_ENTRIES SHOWN_
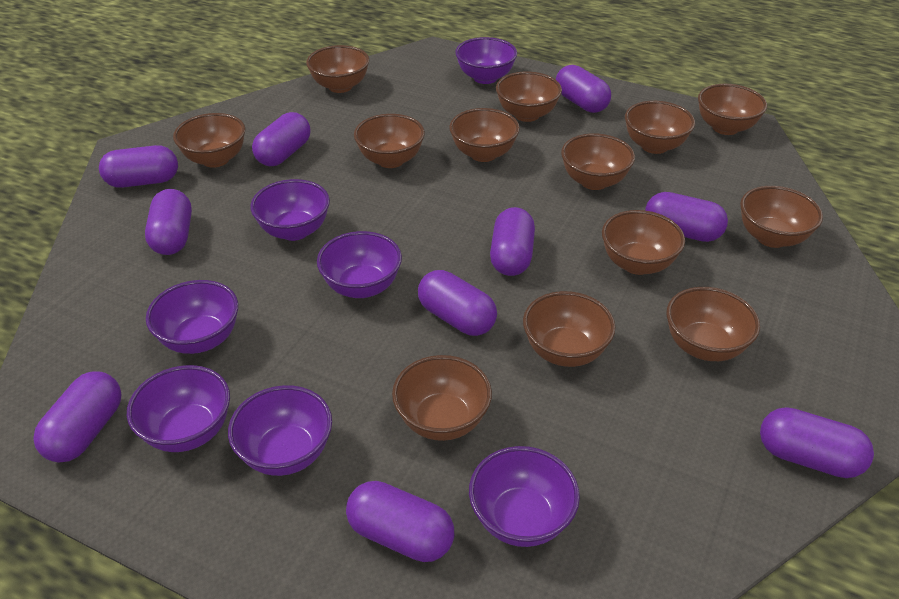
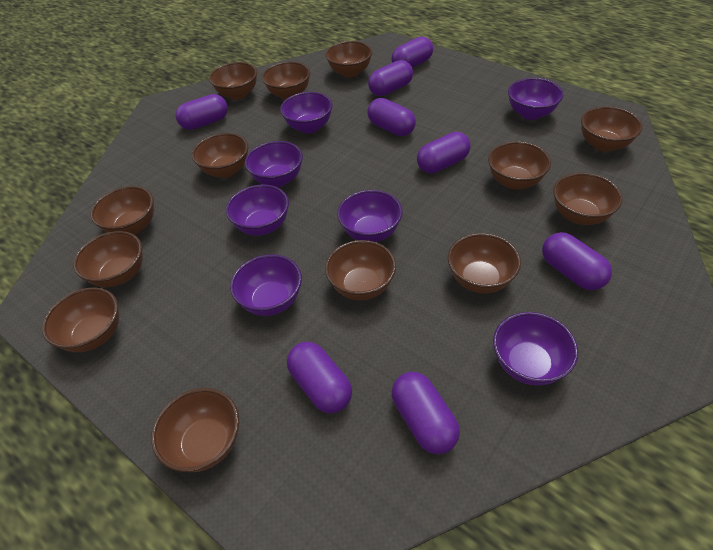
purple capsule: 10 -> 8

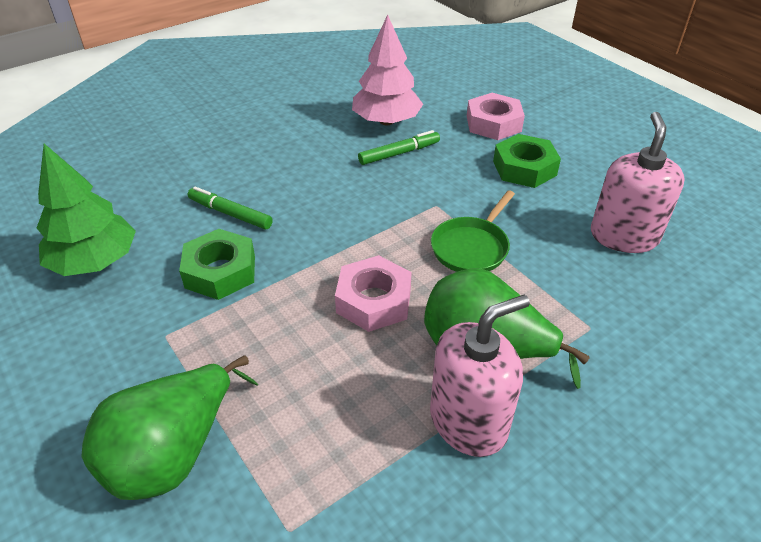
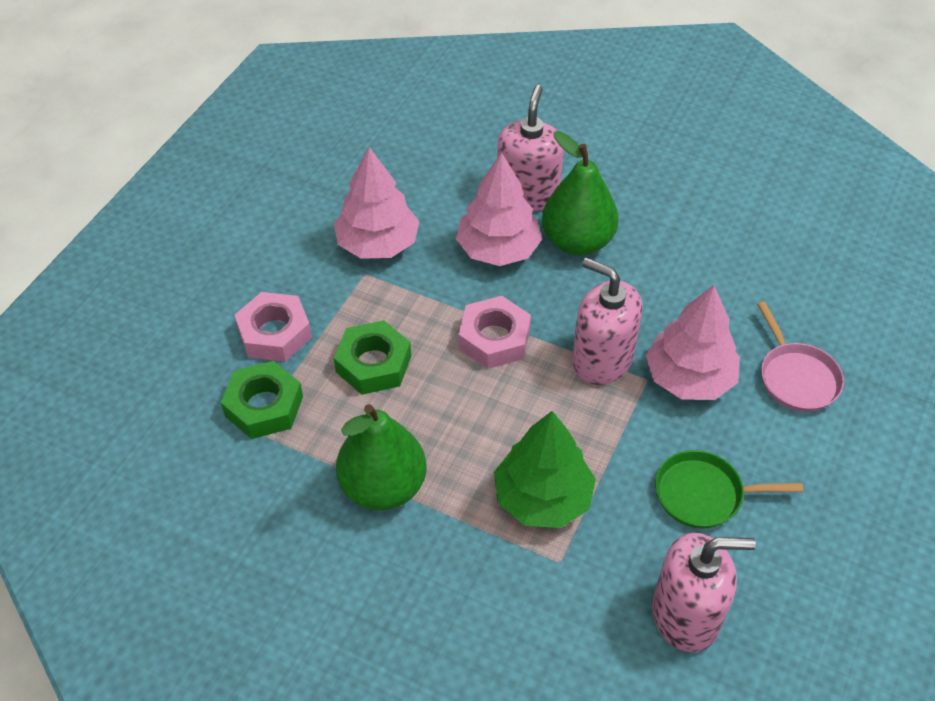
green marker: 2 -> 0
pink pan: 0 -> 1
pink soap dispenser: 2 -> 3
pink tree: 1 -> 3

==

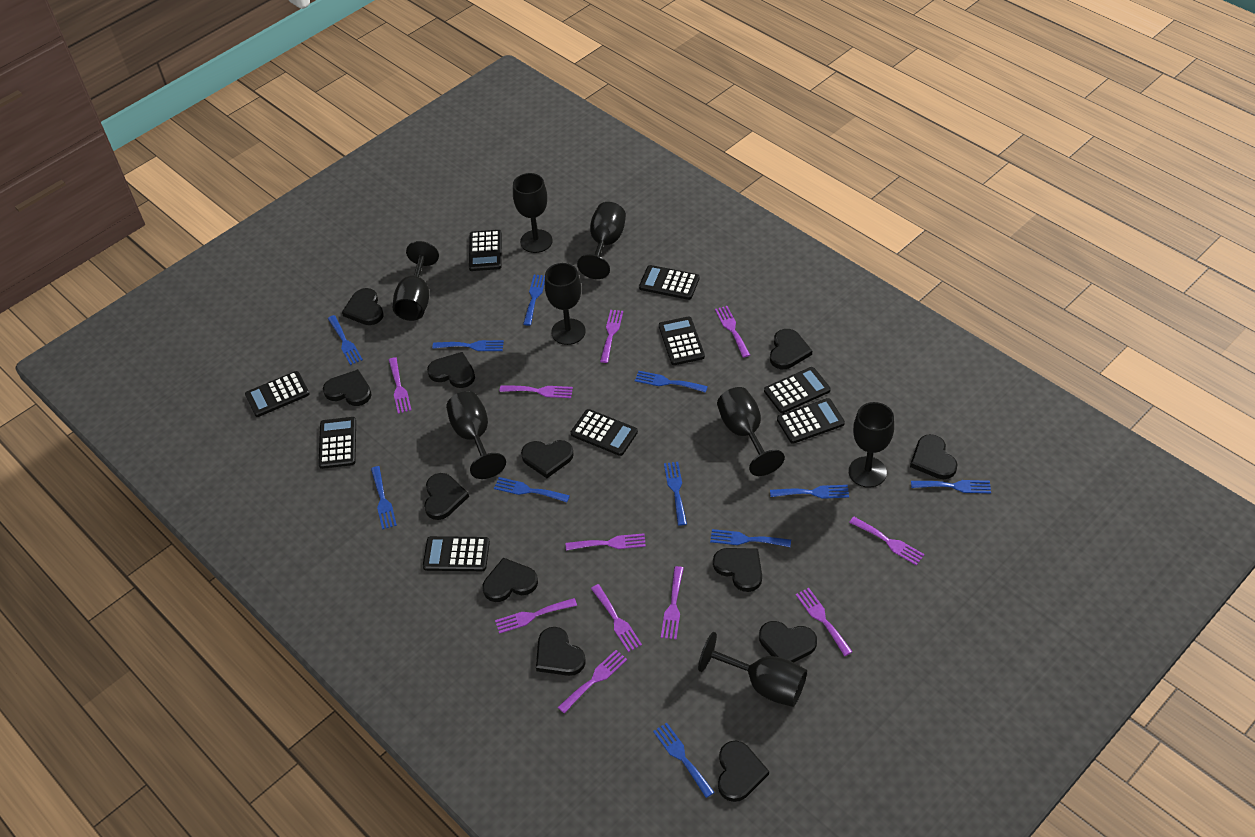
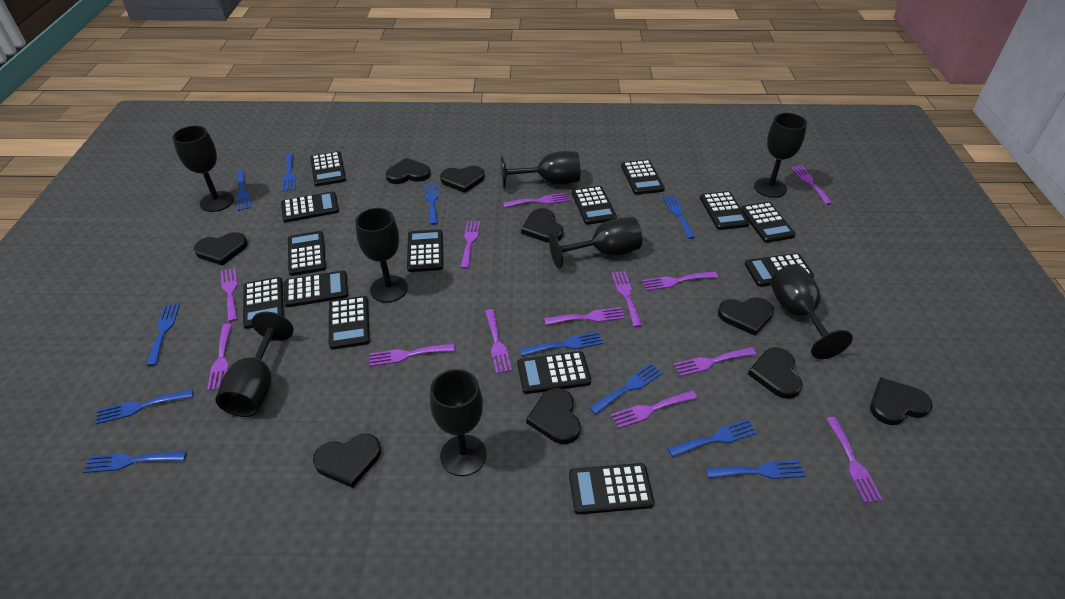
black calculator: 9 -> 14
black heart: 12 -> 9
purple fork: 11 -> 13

_WORK ORDER_
Go through the listing, find each line with the word "purple", and copy it.

_YOUR RESPONSE_
purple capsule: 10 -> 8
purple fork: 11 -> 13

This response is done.